* Work to complete
Rewrite all of the entries below, replacing "lantern" with "lamp" wherever it occurs and changing nothing else.

* Raw data
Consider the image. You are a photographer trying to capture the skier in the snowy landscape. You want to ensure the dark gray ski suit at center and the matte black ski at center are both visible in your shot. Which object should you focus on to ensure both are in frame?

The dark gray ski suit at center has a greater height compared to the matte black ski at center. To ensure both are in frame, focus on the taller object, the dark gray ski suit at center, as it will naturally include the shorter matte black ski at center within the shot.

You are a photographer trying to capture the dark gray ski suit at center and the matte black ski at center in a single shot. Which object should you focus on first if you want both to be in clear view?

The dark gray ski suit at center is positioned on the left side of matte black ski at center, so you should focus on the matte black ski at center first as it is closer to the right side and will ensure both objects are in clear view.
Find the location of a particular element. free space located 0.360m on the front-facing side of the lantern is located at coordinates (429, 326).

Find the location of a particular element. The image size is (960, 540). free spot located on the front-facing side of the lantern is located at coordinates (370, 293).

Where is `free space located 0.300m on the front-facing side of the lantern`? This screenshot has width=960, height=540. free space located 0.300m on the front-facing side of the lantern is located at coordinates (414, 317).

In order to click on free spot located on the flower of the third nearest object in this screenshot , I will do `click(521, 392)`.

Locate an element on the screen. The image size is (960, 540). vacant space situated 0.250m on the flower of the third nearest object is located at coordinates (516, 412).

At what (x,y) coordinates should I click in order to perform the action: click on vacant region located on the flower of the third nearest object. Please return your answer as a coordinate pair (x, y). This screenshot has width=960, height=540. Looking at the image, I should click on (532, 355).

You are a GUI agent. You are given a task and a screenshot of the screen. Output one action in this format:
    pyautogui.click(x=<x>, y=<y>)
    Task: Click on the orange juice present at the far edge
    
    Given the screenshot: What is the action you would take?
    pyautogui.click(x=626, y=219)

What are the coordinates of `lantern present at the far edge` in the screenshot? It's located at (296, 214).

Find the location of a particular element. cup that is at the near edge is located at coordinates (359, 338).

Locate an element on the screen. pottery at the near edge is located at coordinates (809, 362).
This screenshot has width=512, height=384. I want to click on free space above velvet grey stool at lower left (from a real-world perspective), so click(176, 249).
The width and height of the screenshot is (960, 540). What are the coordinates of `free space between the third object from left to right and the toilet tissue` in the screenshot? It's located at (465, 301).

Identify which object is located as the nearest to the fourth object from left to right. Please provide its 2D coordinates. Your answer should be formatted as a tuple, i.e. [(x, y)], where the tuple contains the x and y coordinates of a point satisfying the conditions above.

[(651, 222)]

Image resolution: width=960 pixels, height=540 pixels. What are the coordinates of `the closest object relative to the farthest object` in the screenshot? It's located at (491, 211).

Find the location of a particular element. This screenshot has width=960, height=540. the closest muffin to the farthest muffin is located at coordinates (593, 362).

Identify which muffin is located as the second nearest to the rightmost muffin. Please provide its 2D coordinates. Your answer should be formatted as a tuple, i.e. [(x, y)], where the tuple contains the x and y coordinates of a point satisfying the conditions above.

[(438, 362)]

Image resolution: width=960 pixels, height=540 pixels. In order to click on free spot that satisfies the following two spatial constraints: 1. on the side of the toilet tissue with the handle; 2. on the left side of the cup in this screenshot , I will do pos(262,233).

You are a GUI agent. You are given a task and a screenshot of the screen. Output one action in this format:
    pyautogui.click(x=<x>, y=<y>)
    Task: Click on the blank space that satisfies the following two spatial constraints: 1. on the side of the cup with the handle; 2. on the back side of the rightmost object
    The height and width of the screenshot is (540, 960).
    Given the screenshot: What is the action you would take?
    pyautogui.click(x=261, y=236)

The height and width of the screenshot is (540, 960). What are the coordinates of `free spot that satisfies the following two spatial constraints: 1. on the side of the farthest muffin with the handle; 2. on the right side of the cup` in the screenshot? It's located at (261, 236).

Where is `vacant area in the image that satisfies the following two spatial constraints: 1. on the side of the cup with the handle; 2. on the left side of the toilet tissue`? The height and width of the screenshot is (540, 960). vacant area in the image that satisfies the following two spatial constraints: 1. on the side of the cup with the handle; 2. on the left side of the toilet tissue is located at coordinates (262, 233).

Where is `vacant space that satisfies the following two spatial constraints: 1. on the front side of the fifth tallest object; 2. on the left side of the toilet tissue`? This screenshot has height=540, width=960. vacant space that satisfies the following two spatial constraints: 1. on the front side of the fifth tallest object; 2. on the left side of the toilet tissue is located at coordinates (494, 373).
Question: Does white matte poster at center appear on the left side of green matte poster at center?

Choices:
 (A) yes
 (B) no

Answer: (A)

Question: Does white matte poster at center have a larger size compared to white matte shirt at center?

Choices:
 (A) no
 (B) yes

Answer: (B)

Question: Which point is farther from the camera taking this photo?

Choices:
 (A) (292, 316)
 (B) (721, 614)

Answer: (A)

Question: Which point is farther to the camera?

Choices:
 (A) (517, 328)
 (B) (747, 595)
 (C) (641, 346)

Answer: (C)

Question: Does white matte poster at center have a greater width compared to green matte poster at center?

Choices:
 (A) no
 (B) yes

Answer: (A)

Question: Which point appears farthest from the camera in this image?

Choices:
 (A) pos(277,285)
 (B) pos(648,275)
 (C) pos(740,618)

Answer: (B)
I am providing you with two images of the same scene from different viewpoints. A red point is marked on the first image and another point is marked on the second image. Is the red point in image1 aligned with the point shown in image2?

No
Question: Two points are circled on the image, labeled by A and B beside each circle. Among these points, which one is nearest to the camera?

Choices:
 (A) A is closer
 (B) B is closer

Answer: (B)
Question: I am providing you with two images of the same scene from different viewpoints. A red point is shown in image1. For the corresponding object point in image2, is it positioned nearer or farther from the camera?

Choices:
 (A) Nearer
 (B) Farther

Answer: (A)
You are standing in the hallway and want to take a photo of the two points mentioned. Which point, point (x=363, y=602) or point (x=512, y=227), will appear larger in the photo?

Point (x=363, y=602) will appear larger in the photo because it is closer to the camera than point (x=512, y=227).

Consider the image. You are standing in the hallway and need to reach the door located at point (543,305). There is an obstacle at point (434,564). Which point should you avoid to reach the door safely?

* Complete response
Consider the image. You are a photographer trying to capture the skier in the snowy landscape. You want to ensure the dark gray ski suit at center and the matte black ski at center are both visible in your shot. Which object should you focus on to ensure both are in frame?

The dark gray ski suit at center has a greater height compared to the matte black ski at center. To ensure both are in frame, focus on the taller object, the dark gray ski suit at center, as it will naturally include the shorter matte black ski at center within the shot.

You are a photographer trying to capture the dark gray ski suit at center and the matte black ski at center in a single shot. Which object should you focus on first if you want both to be in clear view?

The dark gray ski suit at center is positioned on the left side of matte black ski at center, so you should focus on the matte black ski at center first as it is closer to the right side and will ensure both objects are in clear view.
Find the location of a particular element. free space located 0.360m on the front-facing side of the lamp is located at coordinates (429, 326).

Find the location of a particular element. The image size is (960, 540). free spot located on the front-facing side of the lamp is located at coordinates (370, 293).

Where is `free space located 0.300m on the front-facing side of the lamp`? This screenshot has width=960, height=540. free space located 0.300m on the front-facing side of the lamp is located at coordinates (414, 317).

In order to click on free spot located on the flower of the third nearest object in this screenshot , I will do `click(521, 392)`.

Locate an element on the screen. The image size is (960, 540). vacant space situated 0.250m on the flower of the third nearest object is located at coordinates (516, 412).

At what (x,y) coordinates should I click in order to perform the action: click on vacant region located on the flower of the third nearest object. Please return your answer as a coordinate pair (x, y). This screenshot has width=960, height=540. Looking at the image, I should click on (532, 355).

You are a GUI agent. You are given a task and a screenshot of the screen. Output one action in this format:
    pyautogui.click(x=<x>, y=<y>)
    Task: Click on the orange juice present at the far edge
    
    Given the screenshot: What is the action you would take?
    pyautogui.click(x=626, y=219)

What are the coordinates of `lamp present at the far edge` in the screenshot? It's located at (296, 214).

Find the location of a particular element. cup that is at the near edge is located at coordinates (359, 338).

Locate an element on the screen. pottery at the near edge is located at coordinates (809, 362).
This screenshot has width=512, height=384. I want to click on free space above velvet grey stool at lower left (from a real-world perspective), so click(176, 249).
The width and height of the screenshot is (960, 540). What are the coordinates of `free space between the third object from left to right and the toilet tissue` in the screenshot? It's located at (465, 301).

Identify which object is located as the nearest to the fourth object from left to right. Please provide its 2D coordinates. Your answer should be formatted as a tuple, i.e. [(x, y)], where the tuple contains the x and y coordinates of a point satisfying the conditions above.

[(651, 222)]

Image resolution: width=960 pixels, height=540 pixels. What are the coordinates of `the closest object relative to the farthest object` in the screenshot? It's located at (491, 211).

Find the location of a particular element. This screenshot has width=960, height=540. the closest muffin to the farthest muffin is located at coordinates (593, 362).

Identify which muffin is located as the second nearest to the rightmost muffin. Please provide its 2D coordinates. Your answer should be formatted as a tuple, i.e. [(x, y)], where the tuple contains the x and y coordinates of a point satisfying the conditions above.

[(438, 362)]

Image resolution: width=960 pixels, height=540 pixels. In order to click on free spot that satisfies the following two spatial constraints: 1. on the side of the toilet tissue with the handle; 2. on the left side of the cup in this screenshot , I will do pos(262,233).

You are a GUI agent. You are given a task and a screenshot of the screen. Output one action in this format:
    pyautogui.click(x=<x>, y=<y>)
    Task: Click on the blank space that satisfies the following two spatial constraints: 1. on the side of the cup with the handle; 2. on the back side of the rightmost object
    The height and width of the screenshot is (540, 960).
    Given the screenshot: What is the action you would take?
    pyautogui.click(x=261, y=236)

The height and width of the screenshot is (540, 960). What are the coordinates of `free spot that satisfies the following two spatial constraints: 1. on the side of the farthest muffin with the handle; 2. on the right side of the cup` in the screenshot? It's located at (261, 236).

Where is `vacant area in the image that satisfies the following two spatial constraints: 1. on the side of the cup with the handle; 2. on the left side of the toilet tissue`? The height and width of the screenshot is (540, 960). vacant area in the image that satisfies the following two spatial constraints: 1. on the side of the cup with the handle; 2. on the left side of the toilet tissue is located at coordinates (262, 233).

Where is `vacant space that satisfies the following two spatial constraints: 1. on the front side of the fifth tallest object; 2. on the left side of the toilet tissue`? This screenshot has height=540, width=960. vacant space that satisfies the following two spatial constraints: 1. on the front side of the fifth tallest object; 2. on the left side of the toilet tissue is located at coordinates (494, 373).
Question: Does white matte poster at center appear on the left side of green matte poster at center?

Choices:
 (A) yes
 (B) no

Answer: (A)

Question: Does white matte poster at center have a larger size compared to white matte shirt at center?

Choices:
 (A) no
 (B) yes

Answer: (B)

Question: Which point is farther from the camera taking this photo?

Choices:
 (A) (292, 316)
 (B) (721, 614)

Answer: (A)

Question: Which point is farther to the camera?

Choices:
 (A) (517, 328)
 (B) (747, 595)
 (C) (641, 346)

Answer: (C)

Question: Does white matte poster at center have a greater width compared to green matte poster at center?

Choices:
 (A) no
 (B) yes

Answer: (A)

Question: Which point appears farthest from the camera in this image?

Choices:
 (A) pos(277,285)
 (B) pos(648,275)
 (C) pos(740,618)

Answer: (B)
I am providing you with two images of the same scene from different viewpoints. A red point is marked on the first image and another point is marked on the second image. Is the red point in image1 aligned with the point shown in image2?

No
Question: Two points are circled on the image, labeled by A and B beside each circle. Among these points, which one is nearest to the camera?

Choices:
 (A) A is closer
 (B) B is closer

Answer: (B)
Question: I am providing you with two images of the same scene from different viewpoints. A red point is shown in image1. For the corresponding object point in image2, is it positioned nearer or farther from the camera?

Choices:
 (A) Nearer
 (B) Farther

Answer: (A)
You are standing in the hallway and want to take a photo of the two points mentioned. Which point, point (x=363, y=602) or point (x=512, y=227), will appear larger in the photo?

Point (x=363, y=602) will appear larger in the photo because it is closer to the camera than point (x=512, y=227).

Consider the image. You are standing in the hallway and need to reach the door located at point (543,305). There is an obstacle at point (434,564). Which point should you avoid to reach the door safely?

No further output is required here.